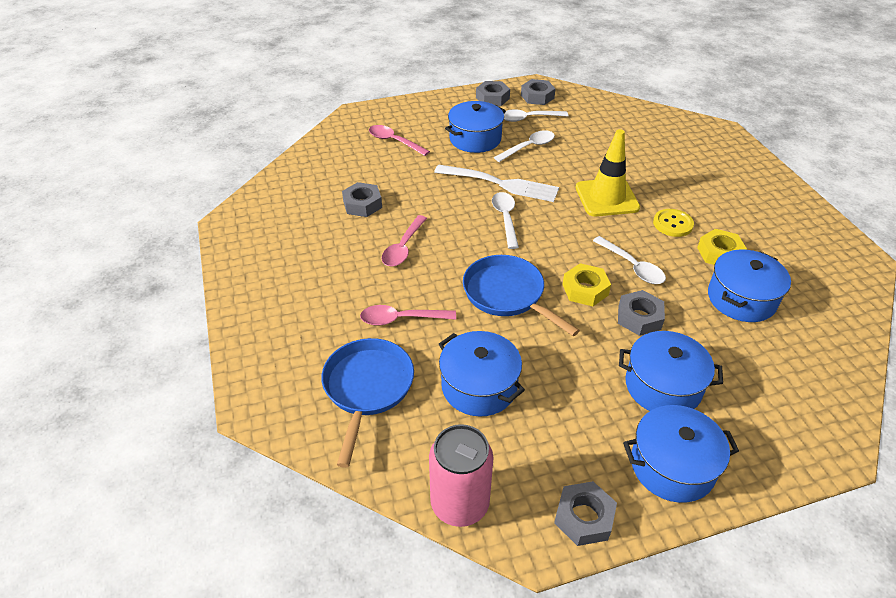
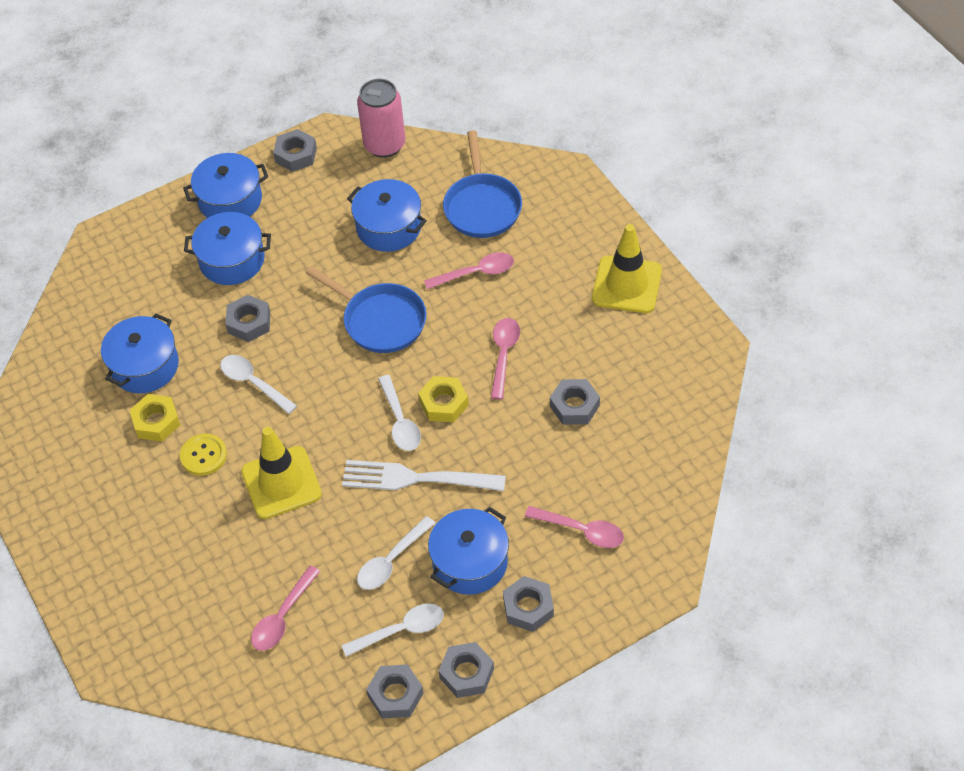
camera: 170 degrees right, 10 degrees up
yellow nut [562,263,611,306] -> yellow nut moved to [418,376,469,422]
none -> pink spoon [251,566,321,651]
none -> grey nut [503,576,554,632]
none -> yellow traffic cone [592,224,662,313]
===
Exercise directions:
From the entries above, collect every line with the string "yellow" in it.

Result of this exercise:
yellow nut [562,263,611,306] -> yellow nut moved to [418,376,469,422]
none -> yellow traffic cone [592,224,662,313]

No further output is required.